(Excerpt from a dataset)
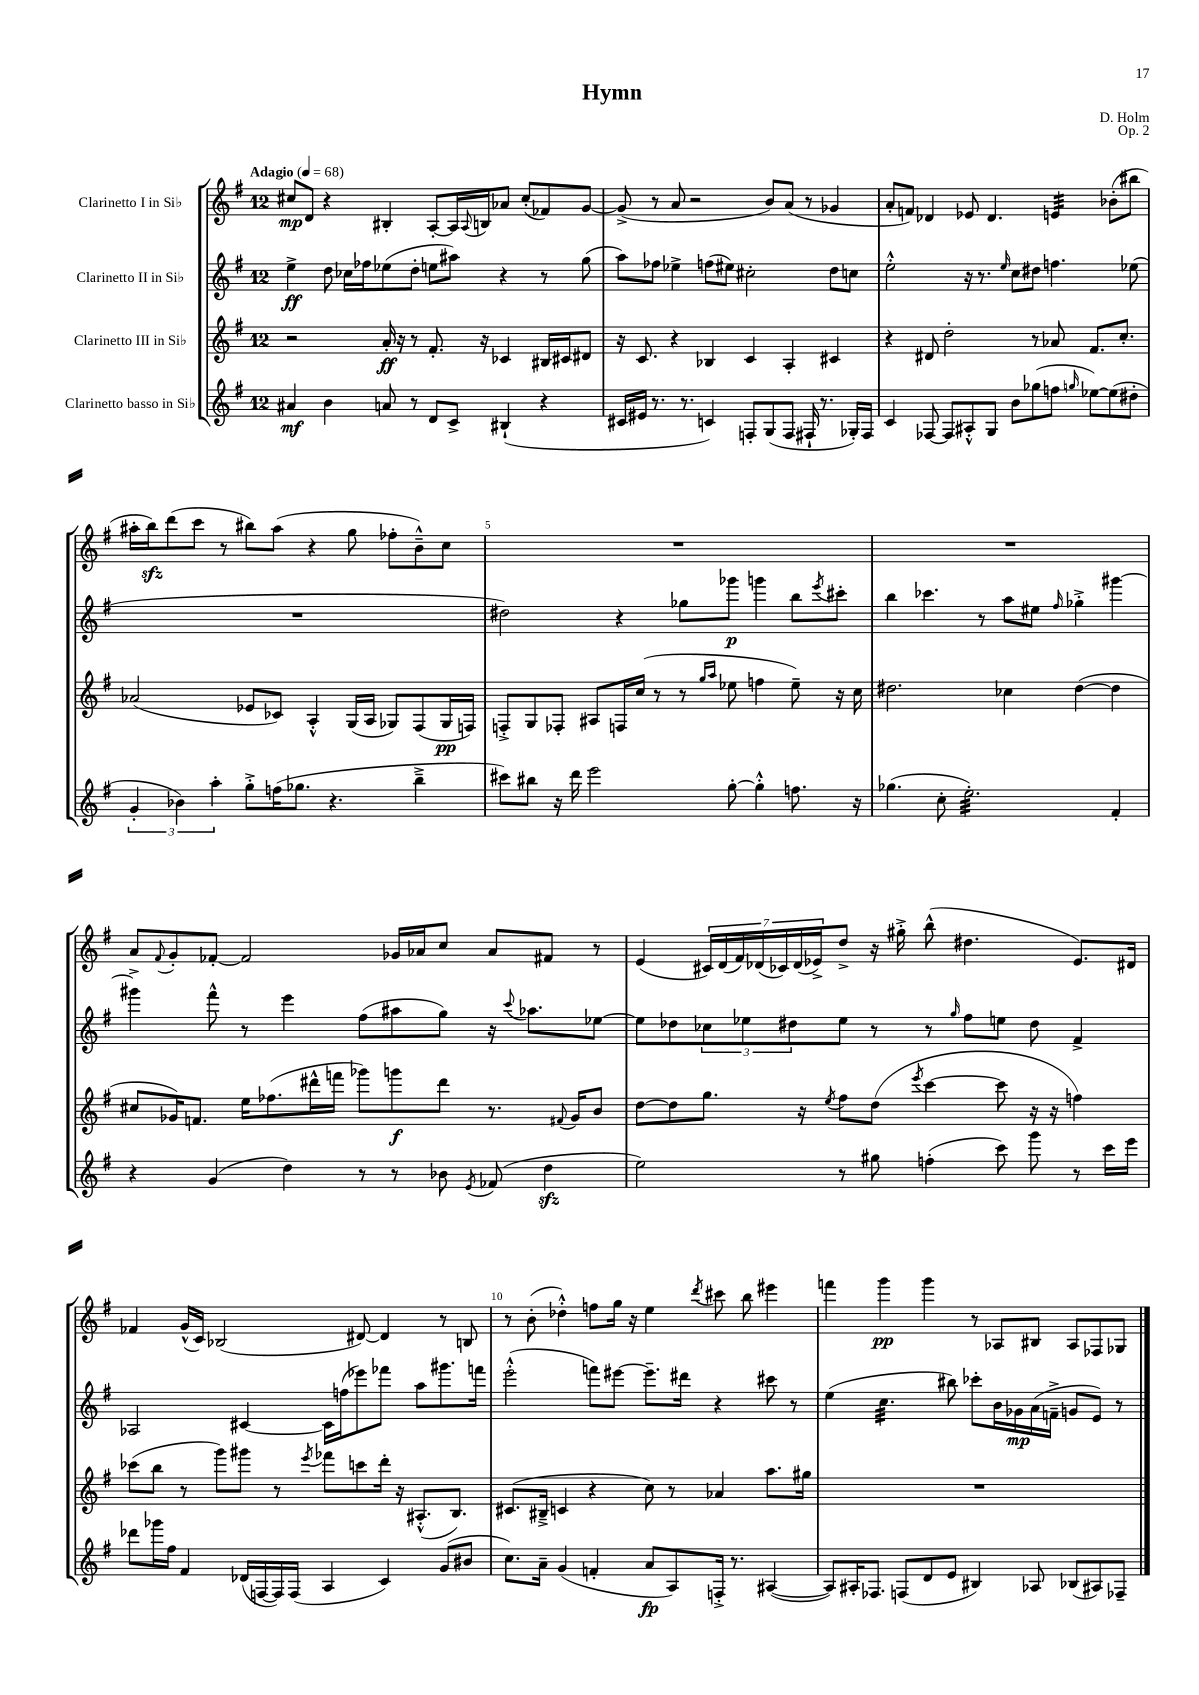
\header { title = "Hymn" composer = "D. Holm" opus = "Op. 2" }
<<
\new StaffGroup <<
\new Staff = "s0" \with { instrumentName = "Clarinetto I in Sib" } {
    \clef treble \key g \major \once \override Staff.TimeSignature.style = #'single-digit \time 12/8 \tempo "Adagio" 4 = 68
    cis''8\mp d'8 r4 bis4-. a8~-. a16 \appoggiatura { a8 } b16 aes'8 cis''8-.( fes'8) g'8~ |
    g'8->( r8 a'8 r2 b'8) a'8( r8 ges'4 |
    a'8-. f'8) des'4 ees'8 des'4. e'4:32 bes'8-.( bis''8 |
    ais''16-. b''16\sfz) d'''8( c'''8 r8 bis''8) ais''8( r4 g''8 fes''8-. b'8---^) c''8 |
    R1. |
    R1. |
    a'8 \appoggiatura { fis'8 } g'8-. fes'8~-. fes'2 ges'16 aes'16 c''8 aes'8 fis'8 r8 |
    e'4( \tuplet 7/4 { cis'16) d'16( fis'16) des'16( ces'16) des'16( ees'16->) } d''8-> r16 gis''16-.-> b''8-^( dis''4. ees'8.) dis'16 |
    fes'4 g'16-^( c'16) bes2( dis'8~) dis'4 r8 b8 |
    r8 b'8-.( des''4-.-^) f''8 g''16 r16 e''4 \acciaccatura { d'''8 } cis'''8 b''8 eis'''4 |
    f'''4 g'''4\pp g'''4 r8 aes8 bis8 aes8 fes8 ges8 \bar "|." |
}
\new Staff = "s1" \with { instrumentName = "Clarinetto II in Sib" } {
    \clef treble \key g \major \once \override Staff.TimeSignature.style = #'single-digit \time 12/8
    e''4->\ff d''8 ces''16 fes''16 ees''8( d''8-. e''8 ais''8) r4 r8 g''8( |
    a''8) fes''8 ees''4-> f''8( eis''8) cis''2-. d''8 c''8 |
    e''2-.-^ r16 r8. \grace { e''16 } c''8 dis''8 f''4. ees''8( |
    R1. |
    dis''2) r4 ges''8 ges'''8\p g'''4 b''8 \acciaccatura { e'''8 } cis'''8-. |
    b''4 ces'''4. r8 a''8 eis''8 \grace { fis''16 } ges''4-.-> gis'''4~ |
    gis'''4-> fis'''8-^ r8 e'''4 fis''8( ais''8 g''8) r16 \appoggiatura { c'''8 } aes''8. ees''8~ |
    ees''8 des''8 \tuplet 3/2 { ces''8 ees''8 dis''8 } ees''8 r8 r8 \grace { g''16 } fis''8 e''8 dis''8 fis'4-> |
    aes2 cis'4~ cis'16 f''16( ees'''8) fes'''8 a''8 gis'''8. f'''16 |
    e'''2-.-^( f'''8) eis'''8~ eis'''8.-- dis'''16 r4 cis'''8 r8 |
    e''4( c''4.:32 bis''8) ces'''8-. b'16 ges'16\mp a'16( f'16---> g'8 e'8) r8 \bar "|." |
}
\new Staff = "s2" \with { instrumentName = "Clarinetto III in Sib" } {
    \clef treble \key g \major \once \override Staff.TimeSignature.style = #'single-digit \time 12/8
    r2 a'16-.\ff r16 r8 fis'8.-. r16 ces'4 bis16 cis'16 dis'8 |
    r16 c'8. r4 bes4 c'4 a4-. cis'4 |
    r4 dis'8 d''2-. r8 aes'8 fis'8. c''8.-. |
    aes'2( ees'8 ces'8) a4-.-^ g16( a16 ges8) fis8( ges16\pp f16) |
    f8-.-> g8 fes8-. ais8 f16 c''16( r8 r8 \grace { g''16 a''16 } ees''8 f''4 ees''8--) r16 c''16 |
    dis''2. ces''4 dis''4~( dis''4 |
    cis''8 ges'16) f'8. e''16 fes''8.( dis'''16-^ f'''16 ges'''8) g'''8\f dis'''8 r8. \appoggiatura { fis'8 } ges'16 b'8 |
    d''8~ d''8 g''8. r16 \acciaccatura { e''8 } fis''8 d''8( \acciaccatura { e'''8 } c'''4~ c'''8 r16 r16 f''4) |
    ces'''8( b''8 r8 g'''8) gis'''8 r8 \acciaccatura { e'''8 } fes'''8 c'''8 d'''16-. r16 ais8.-.-^( b8.) |
    cis'8.( bis16---> c'4 r4 c''8) r8 aes'4 a''8. gis''16 |
    R1. \bar "|." |
}
\new Staff = "s3" \with { instrumentName = "Clarinetto basso in Sib" } {
    \clef treble \key g \major \once \override Staff.TimeSignature.style = #'single-digit \time 12/8
    ais'4\mf b'4 a'8 r8 d'8 c'8-> bis4-!( r4 |
    cis'16 eis'16 r8. r8. c'4) f8-. g8( f8 fis16-! r8. ges16-.) fis16 |
    c'4 fes8~ fes8 ais8-.-^ g8 b'8 ges''8( f''8 \grace { g''16 } ees''8~) ees''8( dis''8-. |
    \tuplet 3/2 { g'4-. bes'4) a''4-. } g''8-.-> f''16( ges''8. r4. b''4---> |
    cis'''8) bis''8 r16 d'''16 e'''2 g''8~-. g''4-.-^ f''8. r16 |
    ges''4.( c''8-. e''2.:32-.) fis'4-. |
    r4 g'4( d''4) r8 r8 bes'8 \acciaccatura { e'8 } fes'8( d''4\sfz |
    e''2) r8 gis''8 f''4-.( c'''8) g'''8 r8 c'''16 e'''16 |
    des'''8 ges'''16 fis''16 fis'4 des'16( f16~ f16) f16( a4 c'4) g'8( bis'8 |
    c''8.) a'16-- g'4( f'4-. a'8\fp a8) f16-.-> r8. ais4~( |
    ais8) ais16-. fes8. f8( d'8 e'8 bis4) aes8 bes8( ais8) fes8-- \bar "|." |
}
>>
>>
\layout { \context { \Score \override BarNumber.break-visibility = ##(#f #t #t) barNumberVisibility = #(every-nth-bar-number-visible 5) } }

GIVEN REQUEST:
Convert the part that opens at the start of the records and closes with the line containing "r16 c'8. r4 bes4 c'4 a4-. cis'4 |" into a numbered list of its lines, with blank lines omitted. Leave the pictures out of the answer.

SOLUTION FOR THIS PROBLEM:
1. \header { title = "Hymn" composer = "D. Holm" opus = "Op. 2" }
2. <<
3. \new StaffGroup <<
4. \new Staff = "s0" \with { instrumentName = "Clarinetto I in Sib" } {
5.     \clef treble \key g \major \once \override Staff.TimeSignature.style = #'single-digit \time 12/8 \tempo "Adagio" 4 = 68
6.     cis''8\mp d'8 r4 bis4-. a8~-. a16 \appoggiatura { a8 } b16 aes'8 cis''8-.( fes'8) g'8~ |
7.     g'8->( r8 a'8 r2 b'8) a'8( r8 ges'4 |
8.     a'8-. f'8) des'4 ees'8 des'4. e'4:32 bes'8-.( bis''8 |
9.     ais''16-. b''16\sfz) d'''8( c'''8 r8 bis''8) ais''8( r4 g''8 fes''8-. b'8---^) c''8 |
10.     R1. |
11.     R1. |
12.     a'8 \appoggiatura { fis'8 } g'8-. fes'8~-. fes'2 ges'16 aes'16 c''8 aes'8 fis'8 r8 |
13.     e'4( \tuplet 7/4 { cis'16) d'16( fis'16) des'16( ces'16) des'16( ees'16->) } d''8-> r16 gis''16-.-> b''8-^( dis''4. ees'8.) dis'16 |
14.     fes'4 g'16-^( c'16) bes2( dis'8~) dis'4 r8 b8 |
15.     r8 b'8-.( des''4-.-^) f''8 g''16 r16 e''4 \acciaccatura { d'''8 } cis'''8 b''8 eis'''4 |
16.     f'''4 g'''4\pp g'''4 r8 aes8 bis8 aes8 fes8 ges8 \bar "|." |
17. }
18. \new Staff = "s1" \with { instrumentName = "Clarinetto II in Sib" } {
19.     \clef treble \key g \major \once \override Staff.TimeSignature.style = #'single-digit \time 12/8
20.     e''4->\ff d''8 ces''16 fes''16 ees''8( d''8-. e''8 ais''8) r4 r8 g''8( |
21.     a''8) fes''8 ees''4-> f''8( eis''8) cis''2-. d''8 c''8 |
22.     e''2-.-^ r16 r8. \grace { e''16 } c''8 dis''8 f''4. ees''8( |
23.     R1. |
24.     dis''2) r4 ges''8 ges'''8\p g'''4 b''8 \acciaccatura { e'''8 } cis'''8-. |
25.     b''4 ces'''4. r8 a''8 eis''8 \grace { fis''16 } ges''4-.-> gis'''4~ |
26.     gis'''4-> fis'''8-^ r8 e'''4 fis''8( ais''8 g''8) r16 \appoggiatura { c'''8 } aes''8. ees''8~ |
27.     ees''8 des''8 \tuplet 3/2 { ces''8 ees''8 dis''8 } ees''8 r8 r8 \grace { g''16 } fis''8 e''8 dis''8 fis'4-> |
28.     aes2 cis'4~ cis'16 f''16( ees'''8) fes'''8 a''8 gis'''8. f'''16 |
29.     e'''2-.-^( f'''8) eis'''8~ eis'''8.-- dis'''16 r4 cis'''8 r8 |
30.     e''4( c''4.:32 bis''8) ces'''8-. b'16 ges'16\mp a'16( f'16---> g'8 e'8) r8 \bar "|." |
31. }
32. \new Staff = "s2" \with { instrumentName = "Clarinetto III in Sib" } {
33.     \clef treble \key g \major \once \override Staff.TimeSignature.style = #'single-digit \time 12/8
34.     r2 a'16-.\ff r16 r8 fis'8.-. r16 ces'4 bis16 cis'16 dis'8 |
35.     r16 c'8. r4 bes4 c'4 a4-. cis'4 |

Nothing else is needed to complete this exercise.